EXERCISE: Give back each entry exactly as written, apart from the pictures.

RECORDED INFORMATION:
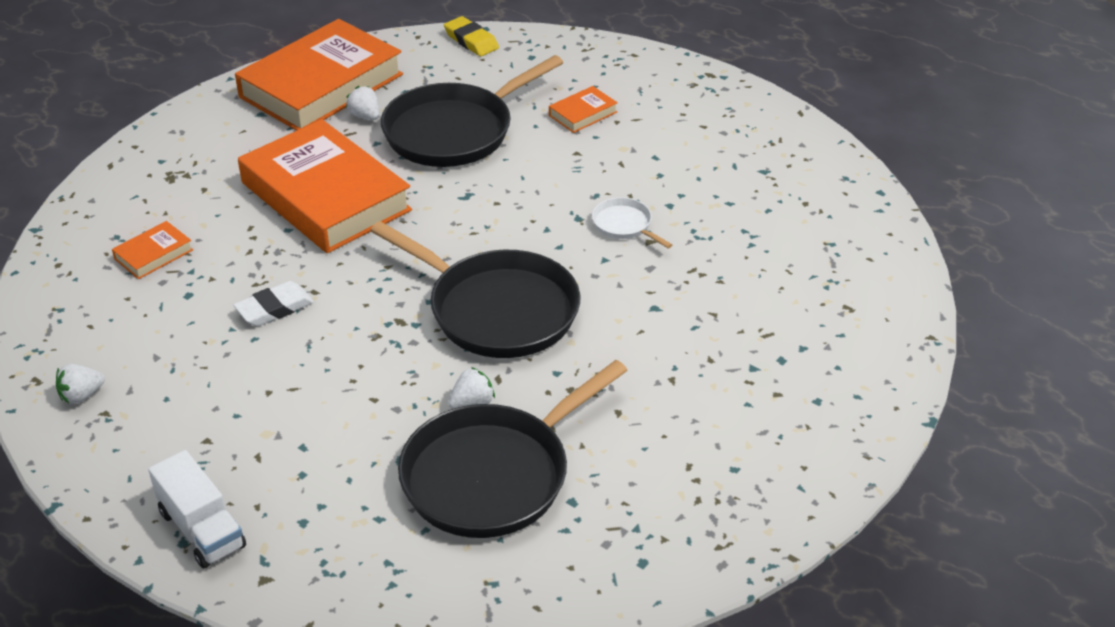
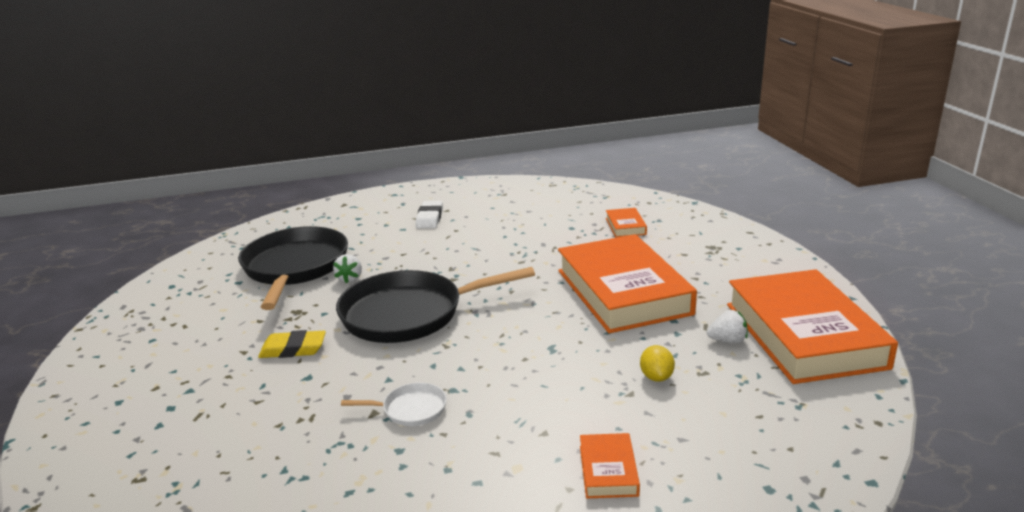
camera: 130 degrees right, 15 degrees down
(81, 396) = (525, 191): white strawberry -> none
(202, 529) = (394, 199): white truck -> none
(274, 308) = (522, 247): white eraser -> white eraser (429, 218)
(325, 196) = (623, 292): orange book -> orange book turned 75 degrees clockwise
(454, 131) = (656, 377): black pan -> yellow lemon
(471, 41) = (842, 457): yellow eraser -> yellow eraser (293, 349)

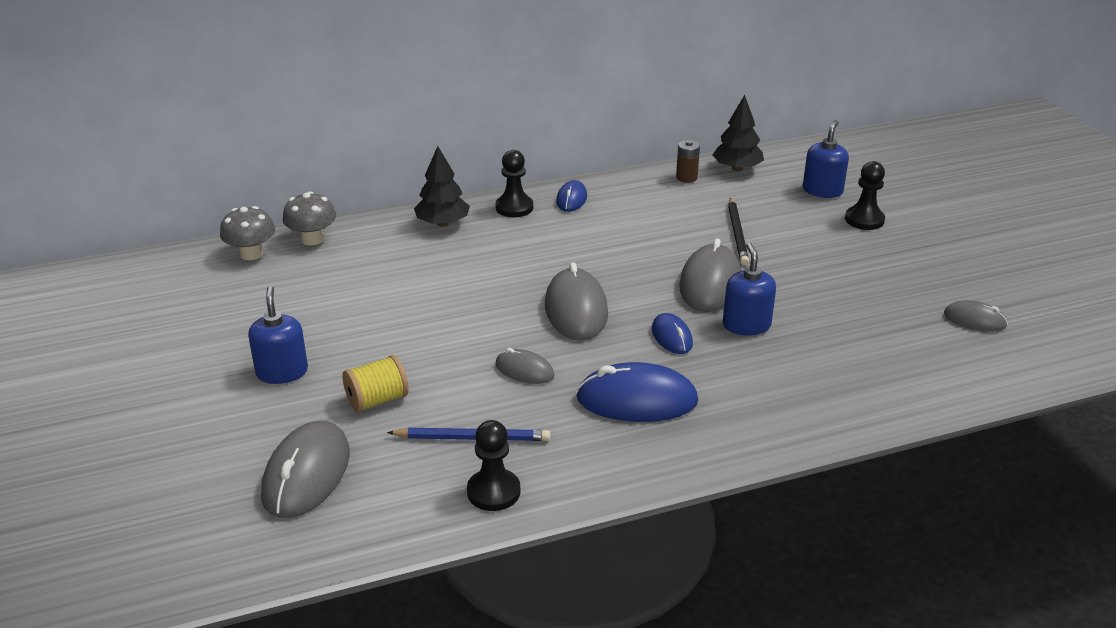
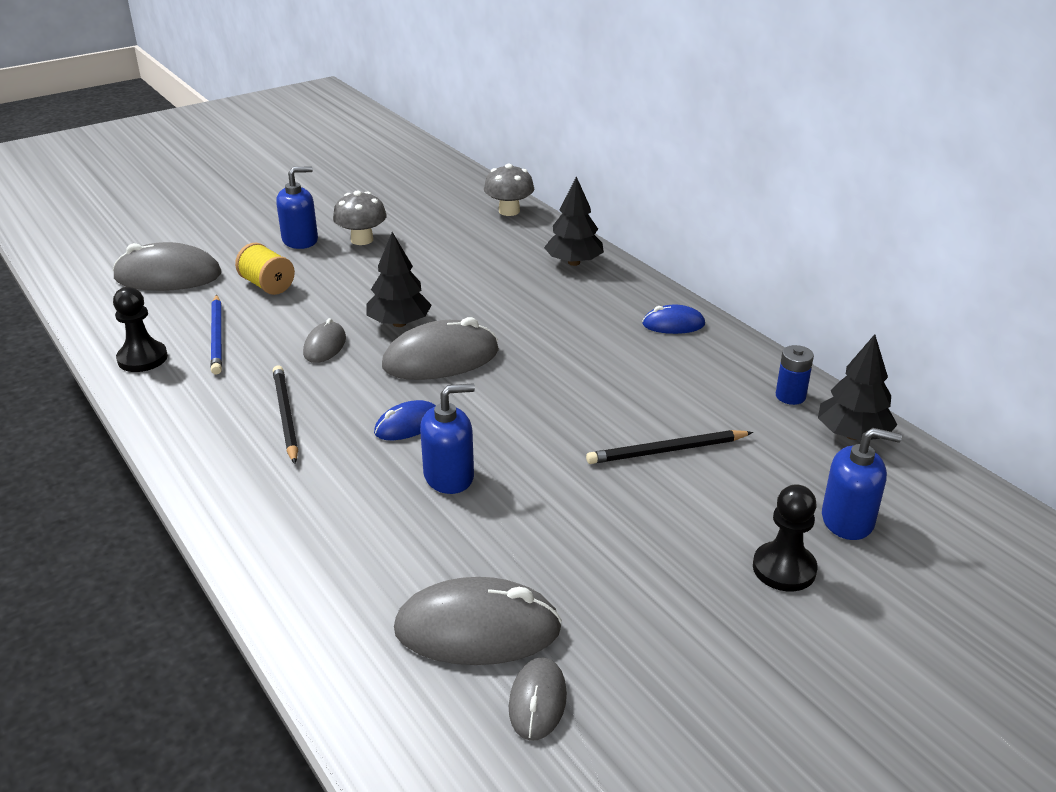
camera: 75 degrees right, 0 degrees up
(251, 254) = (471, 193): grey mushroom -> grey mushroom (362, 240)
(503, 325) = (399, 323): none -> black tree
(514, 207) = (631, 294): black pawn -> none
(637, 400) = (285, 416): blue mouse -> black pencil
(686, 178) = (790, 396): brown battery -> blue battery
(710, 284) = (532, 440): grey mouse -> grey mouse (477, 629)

WRITTEN REPLY:
camera: 130 degrees right, 15 degrees down
(81, 396) = (525, 191): white strawberry -> none
(202, 529) = (394, 199): white truck -> none
(274, 308) = (522, 247): white eraser -> white eraser (429, 218)
(325, 196) = (623, 292): orange book -> orange book turned 75 degrees clockwise
(454, 131) = (656, 377): black pan -> yellow lemon
(471, 41) = (842, 457): yellow eraser -> yellow eraser (293, 349)

camera: 75 degrees right, 0 degrees up
(251, 254) = (471, 193): grey mushroom -> grey mushroom (362, 240)
(503, 325) = (399, 323): none -> black tree
(514, 207) = (631, 294): black pawn -> none
(637, 400) = (285, 416): blue mouse -> black pencil
(686, 178) = (790, 396): brown battery -> blue battery
(710, 284) = (532, 440): grey mouse -> grey mouse (477, 629)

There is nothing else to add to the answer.